══ DATASET EXTRACT ══
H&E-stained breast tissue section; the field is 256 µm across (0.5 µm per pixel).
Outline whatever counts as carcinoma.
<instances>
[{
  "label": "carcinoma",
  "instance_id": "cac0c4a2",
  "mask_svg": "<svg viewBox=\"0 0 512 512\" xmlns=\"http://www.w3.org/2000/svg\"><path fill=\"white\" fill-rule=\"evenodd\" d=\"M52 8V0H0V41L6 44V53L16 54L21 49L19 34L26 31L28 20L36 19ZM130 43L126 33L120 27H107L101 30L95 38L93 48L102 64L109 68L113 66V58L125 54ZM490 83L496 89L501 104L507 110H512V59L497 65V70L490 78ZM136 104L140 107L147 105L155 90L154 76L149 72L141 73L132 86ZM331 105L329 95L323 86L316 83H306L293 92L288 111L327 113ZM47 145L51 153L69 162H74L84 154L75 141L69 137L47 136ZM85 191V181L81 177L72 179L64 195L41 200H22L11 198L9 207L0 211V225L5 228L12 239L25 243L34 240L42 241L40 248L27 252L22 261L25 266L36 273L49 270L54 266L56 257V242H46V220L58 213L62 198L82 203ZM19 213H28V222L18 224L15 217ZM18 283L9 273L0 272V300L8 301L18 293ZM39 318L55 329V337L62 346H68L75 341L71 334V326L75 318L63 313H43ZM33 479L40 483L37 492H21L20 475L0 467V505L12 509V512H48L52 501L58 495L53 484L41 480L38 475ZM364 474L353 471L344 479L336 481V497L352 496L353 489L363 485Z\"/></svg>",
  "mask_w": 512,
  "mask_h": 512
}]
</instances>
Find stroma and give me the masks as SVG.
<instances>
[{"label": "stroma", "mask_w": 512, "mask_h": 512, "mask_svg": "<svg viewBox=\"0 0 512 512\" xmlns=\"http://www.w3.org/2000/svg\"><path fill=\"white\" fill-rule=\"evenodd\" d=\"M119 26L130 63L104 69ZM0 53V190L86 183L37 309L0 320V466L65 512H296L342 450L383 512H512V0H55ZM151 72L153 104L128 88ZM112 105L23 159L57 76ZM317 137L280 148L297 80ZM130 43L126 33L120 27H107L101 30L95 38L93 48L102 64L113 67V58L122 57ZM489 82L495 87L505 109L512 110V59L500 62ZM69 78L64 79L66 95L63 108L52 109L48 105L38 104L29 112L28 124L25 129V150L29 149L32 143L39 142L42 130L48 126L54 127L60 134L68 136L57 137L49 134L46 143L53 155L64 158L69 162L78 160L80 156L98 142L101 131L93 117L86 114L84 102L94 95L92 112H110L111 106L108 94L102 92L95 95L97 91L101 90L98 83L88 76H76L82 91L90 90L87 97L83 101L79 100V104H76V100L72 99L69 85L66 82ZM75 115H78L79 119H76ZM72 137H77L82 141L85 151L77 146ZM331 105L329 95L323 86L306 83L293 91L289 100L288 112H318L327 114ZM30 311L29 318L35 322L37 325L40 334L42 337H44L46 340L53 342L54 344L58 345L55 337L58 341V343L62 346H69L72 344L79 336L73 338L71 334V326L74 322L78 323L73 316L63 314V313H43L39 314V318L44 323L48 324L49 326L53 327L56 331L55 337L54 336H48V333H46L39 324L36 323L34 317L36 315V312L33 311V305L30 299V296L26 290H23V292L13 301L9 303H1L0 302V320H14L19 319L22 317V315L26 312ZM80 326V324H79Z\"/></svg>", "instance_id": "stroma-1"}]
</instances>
═══
**WHAT YOU NEED TO DO**
List every line above containing the word "carcinoma".

**FULL OUTPUT**
Outline whatever counts as carcinoma.
  "label": "carcinoma",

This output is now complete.